EXERCISE PROMPT
Look through the entries below and show every line containing the word "counterclockwise".

[Opening STORED DATA section]

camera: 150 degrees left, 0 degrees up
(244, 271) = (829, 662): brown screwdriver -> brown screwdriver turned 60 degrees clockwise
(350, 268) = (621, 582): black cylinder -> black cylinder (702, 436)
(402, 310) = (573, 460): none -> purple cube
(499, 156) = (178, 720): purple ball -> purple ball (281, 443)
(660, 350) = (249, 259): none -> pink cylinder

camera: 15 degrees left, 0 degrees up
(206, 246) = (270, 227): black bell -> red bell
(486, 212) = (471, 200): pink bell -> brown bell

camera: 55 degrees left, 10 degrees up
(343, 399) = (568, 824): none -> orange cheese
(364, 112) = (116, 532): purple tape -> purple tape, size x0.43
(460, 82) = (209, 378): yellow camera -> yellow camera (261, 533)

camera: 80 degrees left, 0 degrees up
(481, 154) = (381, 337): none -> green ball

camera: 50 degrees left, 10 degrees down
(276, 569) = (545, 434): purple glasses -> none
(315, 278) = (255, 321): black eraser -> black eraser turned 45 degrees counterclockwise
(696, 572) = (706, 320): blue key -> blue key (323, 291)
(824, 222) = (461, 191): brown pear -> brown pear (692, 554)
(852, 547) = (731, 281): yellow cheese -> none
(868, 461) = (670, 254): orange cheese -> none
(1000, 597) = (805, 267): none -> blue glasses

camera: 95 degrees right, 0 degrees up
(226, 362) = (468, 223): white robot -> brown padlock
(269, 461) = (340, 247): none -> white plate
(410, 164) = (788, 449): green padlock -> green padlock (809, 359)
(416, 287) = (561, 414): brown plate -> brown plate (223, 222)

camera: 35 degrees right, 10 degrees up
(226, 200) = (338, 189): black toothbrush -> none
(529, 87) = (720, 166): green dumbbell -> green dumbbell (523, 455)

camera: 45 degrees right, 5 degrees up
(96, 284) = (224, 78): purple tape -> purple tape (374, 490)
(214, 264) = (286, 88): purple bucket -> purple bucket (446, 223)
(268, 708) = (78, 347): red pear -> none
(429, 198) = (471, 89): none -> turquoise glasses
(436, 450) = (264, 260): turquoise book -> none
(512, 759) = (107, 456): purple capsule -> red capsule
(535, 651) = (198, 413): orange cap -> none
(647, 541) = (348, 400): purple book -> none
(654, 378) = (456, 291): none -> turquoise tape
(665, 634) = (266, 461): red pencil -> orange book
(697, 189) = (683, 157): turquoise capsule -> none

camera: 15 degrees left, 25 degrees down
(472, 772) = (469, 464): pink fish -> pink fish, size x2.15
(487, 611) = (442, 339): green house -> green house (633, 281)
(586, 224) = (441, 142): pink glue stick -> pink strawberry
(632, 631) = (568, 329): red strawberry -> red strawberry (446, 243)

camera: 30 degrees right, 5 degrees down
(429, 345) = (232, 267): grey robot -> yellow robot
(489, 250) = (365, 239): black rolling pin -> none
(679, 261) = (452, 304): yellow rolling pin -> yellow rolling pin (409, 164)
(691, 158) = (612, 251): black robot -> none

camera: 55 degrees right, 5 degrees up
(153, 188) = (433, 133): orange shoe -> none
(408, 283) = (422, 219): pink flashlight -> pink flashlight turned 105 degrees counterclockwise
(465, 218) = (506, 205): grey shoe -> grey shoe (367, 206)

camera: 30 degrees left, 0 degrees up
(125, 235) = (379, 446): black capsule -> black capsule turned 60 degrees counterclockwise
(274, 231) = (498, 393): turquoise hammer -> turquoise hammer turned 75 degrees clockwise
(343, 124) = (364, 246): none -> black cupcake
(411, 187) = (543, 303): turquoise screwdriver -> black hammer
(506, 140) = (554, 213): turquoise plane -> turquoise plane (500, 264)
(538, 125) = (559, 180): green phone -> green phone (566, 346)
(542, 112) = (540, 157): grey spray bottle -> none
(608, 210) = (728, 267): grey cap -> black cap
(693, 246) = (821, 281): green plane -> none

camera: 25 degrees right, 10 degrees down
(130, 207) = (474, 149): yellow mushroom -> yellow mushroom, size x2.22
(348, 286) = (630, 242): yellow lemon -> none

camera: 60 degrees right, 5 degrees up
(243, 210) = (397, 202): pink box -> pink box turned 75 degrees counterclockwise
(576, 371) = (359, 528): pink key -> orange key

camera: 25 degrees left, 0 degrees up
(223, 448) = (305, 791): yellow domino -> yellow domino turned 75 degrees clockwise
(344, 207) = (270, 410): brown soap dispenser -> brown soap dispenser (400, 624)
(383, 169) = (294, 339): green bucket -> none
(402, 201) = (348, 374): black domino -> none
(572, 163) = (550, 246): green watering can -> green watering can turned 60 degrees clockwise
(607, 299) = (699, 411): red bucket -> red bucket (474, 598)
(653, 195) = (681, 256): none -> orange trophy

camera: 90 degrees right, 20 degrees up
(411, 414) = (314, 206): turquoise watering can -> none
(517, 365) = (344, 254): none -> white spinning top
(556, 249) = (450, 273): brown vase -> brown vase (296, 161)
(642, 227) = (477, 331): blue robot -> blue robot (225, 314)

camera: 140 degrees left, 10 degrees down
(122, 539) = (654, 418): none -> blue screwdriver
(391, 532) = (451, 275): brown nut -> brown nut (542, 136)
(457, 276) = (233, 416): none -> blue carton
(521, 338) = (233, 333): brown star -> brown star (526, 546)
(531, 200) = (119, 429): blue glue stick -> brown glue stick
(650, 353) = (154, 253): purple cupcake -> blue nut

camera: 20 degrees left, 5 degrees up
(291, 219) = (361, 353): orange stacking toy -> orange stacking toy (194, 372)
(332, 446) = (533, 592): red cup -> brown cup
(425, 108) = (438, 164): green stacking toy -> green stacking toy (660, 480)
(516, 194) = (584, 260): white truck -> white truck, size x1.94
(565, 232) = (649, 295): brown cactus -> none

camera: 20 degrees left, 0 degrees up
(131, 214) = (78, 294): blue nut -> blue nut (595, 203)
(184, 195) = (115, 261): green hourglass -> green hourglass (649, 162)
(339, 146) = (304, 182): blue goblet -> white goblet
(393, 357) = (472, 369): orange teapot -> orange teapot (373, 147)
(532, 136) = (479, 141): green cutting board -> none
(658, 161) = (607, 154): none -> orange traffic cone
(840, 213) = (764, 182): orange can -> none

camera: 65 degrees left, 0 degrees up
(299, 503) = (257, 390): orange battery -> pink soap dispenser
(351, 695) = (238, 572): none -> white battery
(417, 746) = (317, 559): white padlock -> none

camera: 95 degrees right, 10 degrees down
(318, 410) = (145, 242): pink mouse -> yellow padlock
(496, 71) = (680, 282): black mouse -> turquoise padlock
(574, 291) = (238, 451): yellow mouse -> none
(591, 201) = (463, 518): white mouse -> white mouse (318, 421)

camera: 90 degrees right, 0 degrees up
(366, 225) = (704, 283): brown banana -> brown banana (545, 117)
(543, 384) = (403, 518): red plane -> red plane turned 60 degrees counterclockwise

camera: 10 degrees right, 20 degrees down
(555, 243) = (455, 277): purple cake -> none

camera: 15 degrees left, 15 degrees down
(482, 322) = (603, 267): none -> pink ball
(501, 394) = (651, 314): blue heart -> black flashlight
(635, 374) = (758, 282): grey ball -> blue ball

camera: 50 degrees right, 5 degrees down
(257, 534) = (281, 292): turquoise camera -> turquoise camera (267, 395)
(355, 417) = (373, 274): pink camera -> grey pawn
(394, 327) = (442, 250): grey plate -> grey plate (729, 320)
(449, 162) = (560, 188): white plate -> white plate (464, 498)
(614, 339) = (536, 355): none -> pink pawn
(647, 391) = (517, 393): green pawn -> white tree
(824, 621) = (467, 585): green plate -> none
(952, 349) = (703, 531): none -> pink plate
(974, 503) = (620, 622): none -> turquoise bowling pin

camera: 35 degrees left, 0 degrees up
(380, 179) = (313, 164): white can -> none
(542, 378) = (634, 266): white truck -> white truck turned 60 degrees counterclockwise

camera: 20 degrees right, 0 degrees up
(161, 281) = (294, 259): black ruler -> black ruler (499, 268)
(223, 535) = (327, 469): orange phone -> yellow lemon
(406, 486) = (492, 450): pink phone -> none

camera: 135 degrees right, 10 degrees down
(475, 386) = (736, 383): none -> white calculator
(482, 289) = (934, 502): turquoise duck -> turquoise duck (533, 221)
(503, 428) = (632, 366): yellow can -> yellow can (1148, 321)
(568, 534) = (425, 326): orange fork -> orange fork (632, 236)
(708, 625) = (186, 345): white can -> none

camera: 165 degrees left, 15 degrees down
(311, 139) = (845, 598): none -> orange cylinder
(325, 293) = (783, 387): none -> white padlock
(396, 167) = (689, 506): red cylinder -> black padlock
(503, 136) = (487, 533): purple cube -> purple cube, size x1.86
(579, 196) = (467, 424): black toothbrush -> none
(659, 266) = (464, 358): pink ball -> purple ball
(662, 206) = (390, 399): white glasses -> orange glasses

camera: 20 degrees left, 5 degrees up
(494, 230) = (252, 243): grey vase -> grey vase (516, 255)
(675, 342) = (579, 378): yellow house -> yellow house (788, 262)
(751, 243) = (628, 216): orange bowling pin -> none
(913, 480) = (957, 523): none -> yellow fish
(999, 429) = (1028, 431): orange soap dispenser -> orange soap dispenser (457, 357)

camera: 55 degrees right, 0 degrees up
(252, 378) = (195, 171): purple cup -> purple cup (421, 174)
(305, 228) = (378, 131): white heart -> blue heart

[Closing STORED DATA section]

ANSWER AREA
(315, 278) = (255, 321): black eraser -> black eraser turned 45 degrees counterclockwise
(408, 283) = (422, 219): pink flashlight -> pink flashlight turned 105 degrees counterclockwise
(125, 235) = (379, 446): black capsule -> black capsule turned 60 degrees counterclockwise
(243, 210) = (397, 202): pink box -> pink box turned 75 degrees counterclockwise
(543, 384) = (403, 518): red plane -> red plane turned 60 degrees counterclockwise
(542, 378) = (634, 266): white truck -> white truck turned 60 degrees counterclockwise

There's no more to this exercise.